[Recorded data]
****************

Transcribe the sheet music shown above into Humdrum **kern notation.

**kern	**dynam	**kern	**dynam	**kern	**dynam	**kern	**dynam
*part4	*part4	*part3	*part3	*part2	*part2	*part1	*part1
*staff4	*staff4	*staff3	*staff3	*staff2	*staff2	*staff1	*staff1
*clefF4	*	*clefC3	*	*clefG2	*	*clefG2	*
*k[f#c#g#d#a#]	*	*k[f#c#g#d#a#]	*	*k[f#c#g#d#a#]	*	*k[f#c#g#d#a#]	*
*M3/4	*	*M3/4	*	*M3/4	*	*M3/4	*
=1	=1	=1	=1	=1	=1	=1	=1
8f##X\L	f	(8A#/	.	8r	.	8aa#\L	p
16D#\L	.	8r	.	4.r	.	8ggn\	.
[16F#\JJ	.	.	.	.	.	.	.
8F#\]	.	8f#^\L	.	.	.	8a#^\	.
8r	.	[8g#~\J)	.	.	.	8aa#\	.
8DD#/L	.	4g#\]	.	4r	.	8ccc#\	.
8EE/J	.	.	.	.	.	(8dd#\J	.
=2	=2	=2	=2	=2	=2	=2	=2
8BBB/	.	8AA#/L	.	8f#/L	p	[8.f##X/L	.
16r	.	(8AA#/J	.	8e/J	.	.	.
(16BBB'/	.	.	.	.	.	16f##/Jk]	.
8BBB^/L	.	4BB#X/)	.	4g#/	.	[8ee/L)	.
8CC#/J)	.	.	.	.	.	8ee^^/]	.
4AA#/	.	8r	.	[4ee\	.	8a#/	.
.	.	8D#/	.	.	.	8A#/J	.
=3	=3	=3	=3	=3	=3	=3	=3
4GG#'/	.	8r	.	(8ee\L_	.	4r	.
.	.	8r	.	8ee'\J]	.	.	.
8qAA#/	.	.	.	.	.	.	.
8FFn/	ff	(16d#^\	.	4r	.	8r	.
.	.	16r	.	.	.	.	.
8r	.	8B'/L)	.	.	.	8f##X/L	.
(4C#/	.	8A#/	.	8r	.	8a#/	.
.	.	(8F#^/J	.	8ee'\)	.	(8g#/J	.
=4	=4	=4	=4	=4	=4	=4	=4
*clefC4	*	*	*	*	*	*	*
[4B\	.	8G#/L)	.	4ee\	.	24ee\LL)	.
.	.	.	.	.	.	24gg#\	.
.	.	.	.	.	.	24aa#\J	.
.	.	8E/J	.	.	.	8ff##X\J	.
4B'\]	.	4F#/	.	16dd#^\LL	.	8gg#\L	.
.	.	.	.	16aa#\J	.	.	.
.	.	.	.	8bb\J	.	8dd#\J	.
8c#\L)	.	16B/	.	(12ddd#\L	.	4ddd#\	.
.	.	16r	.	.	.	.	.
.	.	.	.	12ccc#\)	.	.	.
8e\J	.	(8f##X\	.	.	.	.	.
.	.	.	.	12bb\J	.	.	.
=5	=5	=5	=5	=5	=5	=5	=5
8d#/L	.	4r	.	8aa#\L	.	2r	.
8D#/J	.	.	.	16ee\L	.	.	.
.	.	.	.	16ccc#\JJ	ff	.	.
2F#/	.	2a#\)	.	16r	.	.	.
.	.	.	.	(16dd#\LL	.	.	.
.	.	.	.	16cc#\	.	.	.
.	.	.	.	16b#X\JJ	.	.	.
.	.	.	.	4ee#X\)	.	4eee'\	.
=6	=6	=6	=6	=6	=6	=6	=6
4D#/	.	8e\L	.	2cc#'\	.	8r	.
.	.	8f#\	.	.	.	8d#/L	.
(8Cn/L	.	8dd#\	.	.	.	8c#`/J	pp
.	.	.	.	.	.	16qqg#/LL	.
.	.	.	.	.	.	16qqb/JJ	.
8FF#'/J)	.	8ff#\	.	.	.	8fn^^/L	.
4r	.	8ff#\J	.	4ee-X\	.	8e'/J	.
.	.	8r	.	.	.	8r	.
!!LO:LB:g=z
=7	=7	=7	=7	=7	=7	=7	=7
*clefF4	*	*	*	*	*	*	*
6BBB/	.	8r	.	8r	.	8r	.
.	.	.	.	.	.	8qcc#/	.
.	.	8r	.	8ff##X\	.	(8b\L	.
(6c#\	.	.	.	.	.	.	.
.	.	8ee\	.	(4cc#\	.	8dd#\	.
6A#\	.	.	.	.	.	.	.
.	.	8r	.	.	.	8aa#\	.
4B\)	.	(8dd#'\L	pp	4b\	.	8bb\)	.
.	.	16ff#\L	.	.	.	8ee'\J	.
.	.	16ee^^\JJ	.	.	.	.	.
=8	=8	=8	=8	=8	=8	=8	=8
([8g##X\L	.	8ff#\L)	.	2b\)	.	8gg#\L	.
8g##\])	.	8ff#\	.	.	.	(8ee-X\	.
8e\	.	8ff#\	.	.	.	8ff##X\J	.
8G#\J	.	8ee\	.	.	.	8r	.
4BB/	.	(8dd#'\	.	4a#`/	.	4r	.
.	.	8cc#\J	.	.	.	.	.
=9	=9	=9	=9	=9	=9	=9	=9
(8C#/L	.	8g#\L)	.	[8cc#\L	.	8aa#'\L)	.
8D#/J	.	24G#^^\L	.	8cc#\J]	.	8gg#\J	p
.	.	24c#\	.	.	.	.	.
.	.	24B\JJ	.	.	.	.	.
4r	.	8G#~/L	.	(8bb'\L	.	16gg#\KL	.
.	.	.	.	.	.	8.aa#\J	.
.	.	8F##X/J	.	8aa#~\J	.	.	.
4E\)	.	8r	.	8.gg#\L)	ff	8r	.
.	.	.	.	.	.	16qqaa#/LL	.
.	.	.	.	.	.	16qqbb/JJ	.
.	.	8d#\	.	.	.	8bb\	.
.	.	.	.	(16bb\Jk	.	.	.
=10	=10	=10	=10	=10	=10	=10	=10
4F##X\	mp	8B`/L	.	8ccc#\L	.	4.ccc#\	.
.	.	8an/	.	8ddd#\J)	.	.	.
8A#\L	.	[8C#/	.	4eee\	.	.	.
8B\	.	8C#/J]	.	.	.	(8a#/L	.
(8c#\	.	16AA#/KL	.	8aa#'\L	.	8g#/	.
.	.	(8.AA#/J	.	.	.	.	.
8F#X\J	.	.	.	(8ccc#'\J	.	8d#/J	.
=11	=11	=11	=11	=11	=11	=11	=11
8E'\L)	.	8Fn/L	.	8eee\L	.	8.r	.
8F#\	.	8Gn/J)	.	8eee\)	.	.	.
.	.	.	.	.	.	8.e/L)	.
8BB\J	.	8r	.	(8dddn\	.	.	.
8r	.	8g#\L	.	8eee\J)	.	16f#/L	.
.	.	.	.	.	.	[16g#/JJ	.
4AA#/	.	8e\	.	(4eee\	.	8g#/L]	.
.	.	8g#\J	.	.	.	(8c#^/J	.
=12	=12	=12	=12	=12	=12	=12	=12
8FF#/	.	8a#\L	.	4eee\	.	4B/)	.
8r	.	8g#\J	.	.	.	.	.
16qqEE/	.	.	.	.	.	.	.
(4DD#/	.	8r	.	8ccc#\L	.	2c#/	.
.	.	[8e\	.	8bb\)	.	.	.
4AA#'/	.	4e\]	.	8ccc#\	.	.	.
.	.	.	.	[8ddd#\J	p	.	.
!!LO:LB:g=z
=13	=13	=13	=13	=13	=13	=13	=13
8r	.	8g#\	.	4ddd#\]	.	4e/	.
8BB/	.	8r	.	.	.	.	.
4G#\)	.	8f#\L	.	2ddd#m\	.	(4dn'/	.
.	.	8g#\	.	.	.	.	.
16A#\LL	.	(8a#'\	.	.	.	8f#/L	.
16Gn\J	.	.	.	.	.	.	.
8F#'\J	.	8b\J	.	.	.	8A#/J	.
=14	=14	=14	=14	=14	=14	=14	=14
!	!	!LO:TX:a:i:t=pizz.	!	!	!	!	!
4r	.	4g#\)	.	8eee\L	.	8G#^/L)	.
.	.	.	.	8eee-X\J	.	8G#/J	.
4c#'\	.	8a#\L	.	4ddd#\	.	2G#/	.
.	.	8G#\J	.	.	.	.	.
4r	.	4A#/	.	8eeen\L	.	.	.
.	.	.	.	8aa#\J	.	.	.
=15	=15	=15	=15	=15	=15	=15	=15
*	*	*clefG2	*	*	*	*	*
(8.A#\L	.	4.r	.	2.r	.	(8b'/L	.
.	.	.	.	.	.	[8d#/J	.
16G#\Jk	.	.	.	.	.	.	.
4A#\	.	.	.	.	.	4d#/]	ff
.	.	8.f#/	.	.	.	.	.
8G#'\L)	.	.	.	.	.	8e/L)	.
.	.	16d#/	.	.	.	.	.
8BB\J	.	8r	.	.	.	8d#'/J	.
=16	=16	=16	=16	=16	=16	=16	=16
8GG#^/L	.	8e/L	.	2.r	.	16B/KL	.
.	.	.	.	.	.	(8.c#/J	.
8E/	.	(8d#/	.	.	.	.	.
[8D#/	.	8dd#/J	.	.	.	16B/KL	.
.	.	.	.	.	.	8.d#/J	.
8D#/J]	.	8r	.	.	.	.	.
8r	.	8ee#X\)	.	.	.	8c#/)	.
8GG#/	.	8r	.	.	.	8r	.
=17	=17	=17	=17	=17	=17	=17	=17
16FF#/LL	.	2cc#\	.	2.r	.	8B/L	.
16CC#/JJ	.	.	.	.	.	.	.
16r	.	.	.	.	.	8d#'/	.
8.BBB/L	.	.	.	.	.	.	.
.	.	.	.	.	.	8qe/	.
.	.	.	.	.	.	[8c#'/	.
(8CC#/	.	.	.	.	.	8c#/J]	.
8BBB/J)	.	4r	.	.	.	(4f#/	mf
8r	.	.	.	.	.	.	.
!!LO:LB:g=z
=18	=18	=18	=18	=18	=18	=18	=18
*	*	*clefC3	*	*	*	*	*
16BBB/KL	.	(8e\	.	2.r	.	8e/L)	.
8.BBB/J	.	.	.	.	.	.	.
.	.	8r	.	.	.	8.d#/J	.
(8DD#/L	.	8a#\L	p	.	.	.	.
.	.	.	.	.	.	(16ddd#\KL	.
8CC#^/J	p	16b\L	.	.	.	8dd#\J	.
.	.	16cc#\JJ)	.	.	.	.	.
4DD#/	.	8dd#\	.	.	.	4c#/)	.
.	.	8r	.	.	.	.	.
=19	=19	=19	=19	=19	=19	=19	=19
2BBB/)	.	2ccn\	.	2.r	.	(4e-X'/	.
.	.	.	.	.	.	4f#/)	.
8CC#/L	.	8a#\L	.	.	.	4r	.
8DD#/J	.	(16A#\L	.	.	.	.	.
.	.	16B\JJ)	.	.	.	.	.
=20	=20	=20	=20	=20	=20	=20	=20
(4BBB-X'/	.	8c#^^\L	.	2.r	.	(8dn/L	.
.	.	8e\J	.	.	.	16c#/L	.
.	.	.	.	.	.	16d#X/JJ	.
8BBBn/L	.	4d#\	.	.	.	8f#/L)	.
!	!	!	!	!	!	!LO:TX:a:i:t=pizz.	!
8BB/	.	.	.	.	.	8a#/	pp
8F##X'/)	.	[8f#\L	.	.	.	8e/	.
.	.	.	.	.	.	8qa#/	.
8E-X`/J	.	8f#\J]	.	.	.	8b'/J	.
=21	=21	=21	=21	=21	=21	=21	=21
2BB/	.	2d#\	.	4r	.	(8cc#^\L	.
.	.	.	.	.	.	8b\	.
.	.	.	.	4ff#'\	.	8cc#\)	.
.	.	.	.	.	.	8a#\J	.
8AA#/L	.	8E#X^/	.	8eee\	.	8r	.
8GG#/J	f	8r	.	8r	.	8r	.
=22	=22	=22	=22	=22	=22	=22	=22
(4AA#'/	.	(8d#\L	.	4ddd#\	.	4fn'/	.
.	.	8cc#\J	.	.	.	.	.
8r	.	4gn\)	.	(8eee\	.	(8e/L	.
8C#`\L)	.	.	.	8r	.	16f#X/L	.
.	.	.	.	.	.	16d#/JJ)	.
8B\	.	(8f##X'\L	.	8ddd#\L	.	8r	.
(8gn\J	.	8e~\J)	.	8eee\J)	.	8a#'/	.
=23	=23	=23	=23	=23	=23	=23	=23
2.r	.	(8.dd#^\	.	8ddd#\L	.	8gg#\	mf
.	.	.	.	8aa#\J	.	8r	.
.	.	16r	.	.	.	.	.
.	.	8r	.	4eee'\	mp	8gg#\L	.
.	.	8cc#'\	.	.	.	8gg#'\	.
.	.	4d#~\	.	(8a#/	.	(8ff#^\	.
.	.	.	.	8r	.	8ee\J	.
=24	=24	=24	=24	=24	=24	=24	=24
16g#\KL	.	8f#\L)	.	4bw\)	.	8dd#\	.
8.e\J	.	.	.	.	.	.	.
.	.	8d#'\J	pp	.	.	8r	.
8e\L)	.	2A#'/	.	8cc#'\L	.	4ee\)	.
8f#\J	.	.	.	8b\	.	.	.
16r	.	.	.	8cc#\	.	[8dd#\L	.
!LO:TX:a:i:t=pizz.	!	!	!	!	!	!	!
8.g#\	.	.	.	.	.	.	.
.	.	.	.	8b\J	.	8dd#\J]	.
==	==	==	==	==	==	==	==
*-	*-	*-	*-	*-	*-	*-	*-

****************

- Task goal -
Locate every line in the records above that contains the string "pizz", and copy each such line.

- Answer to this problem -
!	!	!LO:TX:a:i:t=pizz.	!	!	!	!	!
!	!	!	!	!	!	!LO:TX:a:i:t=pizz.	!
!LO:TX:a:i:t=pizz.	!	!	!	!	!	!	!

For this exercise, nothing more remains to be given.